> [Problem details] When the line containing "R204: 150 (NET12, NET13)" is found in the data below, copy it and each line after it through the line containing "SW1: button (+5V, N20) -> switch (+5V, N20)", exactly and with no others.

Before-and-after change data

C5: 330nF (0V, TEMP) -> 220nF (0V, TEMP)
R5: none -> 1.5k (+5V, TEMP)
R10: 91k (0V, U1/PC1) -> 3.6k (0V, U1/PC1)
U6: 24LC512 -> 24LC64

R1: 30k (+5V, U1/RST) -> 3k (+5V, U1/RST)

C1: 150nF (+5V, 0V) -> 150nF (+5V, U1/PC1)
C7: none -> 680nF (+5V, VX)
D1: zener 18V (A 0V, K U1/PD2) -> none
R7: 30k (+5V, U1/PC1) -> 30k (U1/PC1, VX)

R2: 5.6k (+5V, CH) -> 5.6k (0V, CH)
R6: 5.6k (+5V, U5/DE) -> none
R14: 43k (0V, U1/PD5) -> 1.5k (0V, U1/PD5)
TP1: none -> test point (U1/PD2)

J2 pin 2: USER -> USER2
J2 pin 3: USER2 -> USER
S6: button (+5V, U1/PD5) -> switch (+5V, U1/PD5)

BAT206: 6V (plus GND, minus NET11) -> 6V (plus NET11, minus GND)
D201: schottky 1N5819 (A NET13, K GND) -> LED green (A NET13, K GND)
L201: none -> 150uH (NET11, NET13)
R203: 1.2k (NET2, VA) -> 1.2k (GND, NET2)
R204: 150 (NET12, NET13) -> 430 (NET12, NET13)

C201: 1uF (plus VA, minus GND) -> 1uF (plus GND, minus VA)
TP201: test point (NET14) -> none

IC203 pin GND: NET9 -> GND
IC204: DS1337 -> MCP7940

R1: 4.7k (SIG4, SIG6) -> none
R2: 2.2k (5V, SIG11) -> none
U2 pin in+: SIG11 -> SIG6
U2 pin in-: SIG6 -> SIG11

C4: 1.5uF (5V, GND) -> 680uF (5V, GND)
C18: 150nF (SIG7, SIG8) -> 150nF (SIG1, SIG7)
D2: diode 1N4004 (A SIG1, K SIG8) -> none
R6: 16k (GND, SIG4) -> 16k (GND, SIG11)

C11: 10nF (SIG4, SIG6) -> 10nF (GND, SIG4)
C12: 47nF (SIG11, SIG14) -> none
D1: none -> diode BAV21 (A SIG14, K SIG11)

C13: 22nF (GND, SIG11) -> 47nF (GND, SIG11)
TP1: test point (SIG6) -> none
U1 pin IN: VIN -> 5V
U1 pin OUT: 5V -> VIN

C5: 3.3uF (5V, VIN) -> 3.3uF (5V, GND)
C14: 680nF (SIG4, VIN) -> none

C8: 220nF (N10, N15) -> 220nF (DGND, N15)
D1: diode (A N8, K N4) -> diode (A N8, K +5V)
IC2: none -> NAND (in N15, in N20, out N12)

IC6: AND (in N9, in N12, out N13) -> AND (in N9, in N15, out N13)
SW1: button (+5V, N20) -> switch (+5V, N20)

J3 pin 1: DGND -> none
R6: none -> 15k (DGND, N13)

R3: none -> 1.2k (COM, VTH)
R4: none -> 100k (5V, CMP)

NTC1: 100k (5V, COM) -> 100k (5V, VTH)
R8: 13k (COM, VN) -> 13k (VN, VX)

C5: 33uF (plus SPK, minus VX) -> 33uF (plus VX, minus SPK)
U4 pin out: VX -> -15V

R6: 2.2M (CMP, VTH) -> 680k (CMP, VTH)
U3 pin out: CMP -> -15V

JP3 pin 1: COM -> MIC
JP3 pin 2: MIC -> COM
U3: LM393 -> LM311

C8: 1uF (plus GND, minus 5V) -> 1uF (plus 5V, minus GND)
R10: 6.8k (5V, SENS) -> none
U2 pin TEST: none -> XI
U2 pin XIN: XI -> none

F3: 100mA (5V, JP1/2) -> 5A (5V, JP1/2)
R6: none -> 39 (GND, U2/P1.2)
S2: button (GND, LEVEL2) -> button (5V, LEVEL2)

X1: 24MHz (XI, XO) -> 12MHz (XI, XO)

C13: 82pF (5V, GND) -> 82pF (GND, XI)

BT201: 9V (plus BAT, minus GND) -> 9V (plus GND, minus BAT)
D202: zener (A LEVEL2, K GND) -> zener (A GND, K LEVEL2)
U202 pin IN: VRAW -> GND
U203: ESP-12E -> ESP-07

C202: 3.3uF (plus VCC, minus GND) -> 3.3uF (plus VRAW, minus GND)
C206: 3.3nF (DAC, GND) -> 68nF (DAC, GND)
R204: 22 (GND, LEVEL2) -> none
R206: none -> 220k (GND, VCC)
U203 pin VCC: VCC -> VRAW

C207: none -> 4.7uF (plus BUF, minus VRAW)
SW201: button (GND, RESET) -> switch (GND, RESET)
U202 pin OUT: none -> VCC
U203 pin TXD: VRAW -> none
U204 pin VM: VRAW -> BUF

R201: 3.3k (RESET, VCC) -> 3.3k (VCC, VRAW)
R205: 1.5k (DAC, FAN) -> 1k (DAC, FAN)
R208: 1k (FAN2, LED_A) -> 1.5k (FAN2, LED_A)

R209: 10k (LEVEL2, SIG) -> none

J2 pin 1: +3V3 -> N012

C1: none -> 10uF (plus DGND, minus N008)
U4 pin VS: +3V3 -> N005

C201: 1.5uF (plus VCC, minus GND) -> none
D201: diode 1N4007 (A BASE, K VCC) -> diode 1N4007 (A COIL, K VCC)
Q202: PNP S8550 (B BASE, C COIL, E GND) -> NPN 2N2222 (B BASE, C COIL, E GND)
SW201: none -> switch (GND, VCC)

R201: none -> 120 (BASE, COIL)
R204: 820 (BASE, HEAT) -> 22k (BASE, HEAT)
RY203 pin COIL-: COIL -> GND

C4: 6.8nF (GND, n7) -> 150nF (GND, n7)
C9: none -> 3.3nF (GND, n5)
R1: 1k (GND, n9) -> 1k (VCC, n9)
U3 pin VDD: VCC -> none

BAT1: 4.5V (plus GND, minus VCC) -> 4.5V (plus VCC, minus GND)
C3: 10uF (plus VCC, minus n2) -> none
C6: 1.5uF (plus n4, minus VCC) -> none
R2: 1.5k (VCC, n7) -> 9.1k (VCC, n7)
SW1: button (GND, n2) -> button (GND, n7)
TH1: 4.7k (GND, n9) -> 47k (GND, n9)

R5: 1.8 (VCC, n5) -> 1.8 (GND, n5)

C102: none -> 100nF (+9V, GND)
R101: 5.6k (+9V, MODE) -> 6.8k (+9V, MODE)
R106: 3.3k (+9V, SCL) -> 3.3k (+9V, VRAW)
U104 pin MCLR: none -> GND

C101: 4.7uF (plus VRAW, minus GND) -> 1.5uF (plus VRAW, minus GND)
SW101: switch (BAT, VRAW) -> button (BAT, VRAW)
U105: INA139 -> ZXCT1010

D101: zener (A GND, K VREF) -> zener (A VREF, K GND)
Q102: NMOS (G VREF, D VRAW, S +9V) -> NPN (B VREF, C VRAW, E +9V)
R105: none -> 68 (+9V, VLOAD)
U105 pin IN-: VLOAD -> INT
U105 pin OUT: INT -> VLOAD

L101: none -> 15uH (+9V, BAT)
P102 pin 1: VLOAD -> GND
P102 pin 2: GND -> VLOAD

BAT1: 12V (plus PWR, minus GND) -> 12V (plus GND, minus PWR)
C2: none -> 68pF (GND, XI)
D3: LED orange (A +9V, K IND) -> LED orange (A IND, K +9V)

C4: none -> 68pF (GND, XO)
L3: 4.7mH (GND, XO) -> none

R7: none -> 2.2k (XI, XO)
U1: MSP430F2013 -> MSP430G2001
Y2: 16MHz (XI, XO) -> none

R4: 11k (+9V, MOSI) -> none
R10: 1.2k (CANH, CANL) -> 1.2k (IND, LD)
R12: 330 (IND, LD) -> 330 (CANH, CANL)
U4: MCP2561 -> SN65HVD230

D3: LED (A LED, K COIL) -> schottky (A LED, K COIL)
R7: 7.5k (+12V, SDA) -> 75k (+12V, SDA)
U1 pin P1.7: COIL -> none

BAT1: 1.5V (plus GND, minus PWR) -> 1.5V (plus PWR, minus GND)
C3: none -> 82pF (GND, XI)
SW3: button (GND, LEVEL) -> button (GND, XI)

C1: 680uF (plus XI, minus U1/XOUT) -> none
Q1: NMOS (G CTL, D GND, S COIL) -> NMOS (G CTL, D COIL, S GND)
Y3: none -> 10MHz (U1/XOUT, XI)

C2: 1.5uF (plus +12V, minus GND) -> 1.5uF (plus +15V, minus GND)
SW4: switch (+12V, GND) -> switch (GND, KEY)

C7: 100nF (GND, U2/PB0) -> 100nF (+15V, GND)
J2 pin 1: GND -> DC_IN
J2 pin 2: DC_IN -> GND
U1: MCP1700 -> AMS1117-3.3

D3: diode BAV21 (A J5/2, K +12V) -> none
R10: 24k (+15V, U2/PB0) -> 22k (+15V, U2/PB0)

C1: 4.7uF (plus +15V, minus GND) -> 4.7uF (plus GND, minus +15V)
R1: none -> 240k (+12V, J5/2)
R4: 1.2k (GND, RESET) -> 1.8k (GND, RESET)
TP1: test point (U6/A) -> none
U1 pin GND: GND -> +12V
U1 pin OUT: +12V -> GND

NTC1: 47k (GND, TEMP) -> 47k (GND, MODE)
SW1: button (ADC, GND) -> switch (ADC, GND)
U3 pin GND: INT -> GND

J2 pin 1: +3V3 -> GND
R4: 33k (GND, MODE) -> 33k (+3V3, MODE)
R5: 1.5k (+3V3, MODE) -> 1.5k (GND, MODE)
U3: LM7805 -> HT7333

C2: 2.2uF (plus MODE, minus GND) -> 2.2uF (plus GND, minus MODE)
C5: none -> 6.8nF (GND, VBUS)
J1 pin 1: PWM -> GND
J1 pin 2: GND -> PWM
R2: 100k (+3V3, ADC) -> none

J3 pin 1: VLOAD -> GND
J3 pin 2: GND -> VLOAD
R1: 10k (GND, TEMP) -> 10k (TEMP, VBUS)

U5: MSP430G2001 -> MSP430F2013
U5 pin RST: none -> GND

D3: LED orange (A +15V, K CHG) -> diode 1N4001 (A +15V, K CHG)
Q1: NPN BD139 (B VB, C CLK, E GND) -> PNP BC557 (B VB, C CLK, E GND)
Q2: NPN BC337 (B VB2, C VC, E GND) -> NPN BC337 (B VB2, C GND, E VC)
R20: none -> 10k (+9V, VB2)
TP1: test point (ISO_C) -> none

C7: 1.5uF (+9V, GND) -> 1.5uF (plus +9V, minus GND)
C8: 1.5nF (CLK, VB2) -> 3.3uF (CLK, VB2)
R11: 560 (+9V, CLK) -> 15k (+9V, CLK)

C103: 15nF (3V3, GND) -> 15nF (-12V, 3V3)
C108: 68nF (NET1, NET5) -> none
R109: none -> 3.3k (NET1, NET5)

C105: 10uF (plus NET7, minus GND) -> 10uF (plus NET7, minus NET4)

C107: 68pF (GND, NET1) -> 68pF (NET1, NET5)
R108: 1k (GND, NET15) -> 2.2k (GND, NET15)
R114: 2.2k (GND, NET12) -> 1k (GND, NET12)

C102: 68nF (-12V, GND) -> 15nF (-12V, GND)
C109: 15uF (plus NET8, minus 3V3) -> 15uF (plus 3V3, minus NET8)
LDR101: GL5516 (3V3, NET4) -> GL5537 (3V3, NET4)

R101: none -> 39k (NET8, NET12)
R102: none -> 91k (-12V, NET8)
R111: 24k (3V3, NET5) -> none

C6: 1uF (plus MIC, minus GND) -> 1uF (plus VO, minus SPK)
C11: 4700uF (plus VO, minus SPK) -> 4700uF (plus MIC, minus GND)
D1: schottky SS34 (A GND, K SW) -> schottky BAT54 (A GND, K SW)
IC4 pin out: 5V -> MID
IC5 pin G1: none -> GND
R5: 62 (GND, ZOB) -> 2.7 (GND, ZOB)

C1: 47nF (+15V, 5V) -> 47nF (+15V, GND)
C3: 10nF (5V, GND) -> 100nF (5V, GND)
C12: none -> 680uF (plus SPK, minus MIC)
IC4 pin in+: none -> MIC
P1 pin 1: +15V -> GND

> [Reply to the exercise]
R204: 150 (NET12, NET13) -> 430 (NET12, NET13)

C201: 1uF (plus VA, minus GND) -> 1uF (plus GND, minus VA)
TP201: test point (NET14) -> none

IC203 pin GND: NET9 -> GND
IC204: DS1337 -> MCP7940

R1: 4.7k (SIG4, SIG6) -> none
R2: 2.2k (5V, SIG11) -> none
U2 pin in+: SIG11 -> SIG6
U2 pin in-: SIG6 -> SIG11

C4: 1.5uF (5V, GND) -> 680uF (5V, GND)
C18: 150nF (SIG7, SIG8) -> 150nF (SIG1, SIG7)
D2: diode 1N4004 (A SIG1, K SIG8) -> none
R6: 16k (GND, SIG4) -> 16k (GND, SIG11)

C11: 10nF (SIG4, SIG6) -> 10nF (GND, SIG4)
C12: 47nF (SIG11, SIG14) -> none
D1: none -> diode BAV21 (A SIG14, K SIG11)

C13: 22nF (GND, SIG11) -> 47nF (GND, SIG11)
TP1: test point (SIG6) -> none
U1 pin IN: VIN -> 5V
U1 pin OUT: 5V -> VIN

C5: 3.3uF (5V, VIN) -> 3.3uF (5V, GND)
C14: 680nF (SIG4, VIN) -> none

C8: 220nF (N10, N15) -> 220nF (DGND, N15)
D1: diode (A N8, K N4) -> diode (A N8, K +5V)
IC2: none -> NAND (in N15, in N20, out N12)

IC6: AND (in N9, in N12, out N13) -> AND (in N9, in N15, out N13)
SW1: button (+5V, N20) -> switch (+5V, N20)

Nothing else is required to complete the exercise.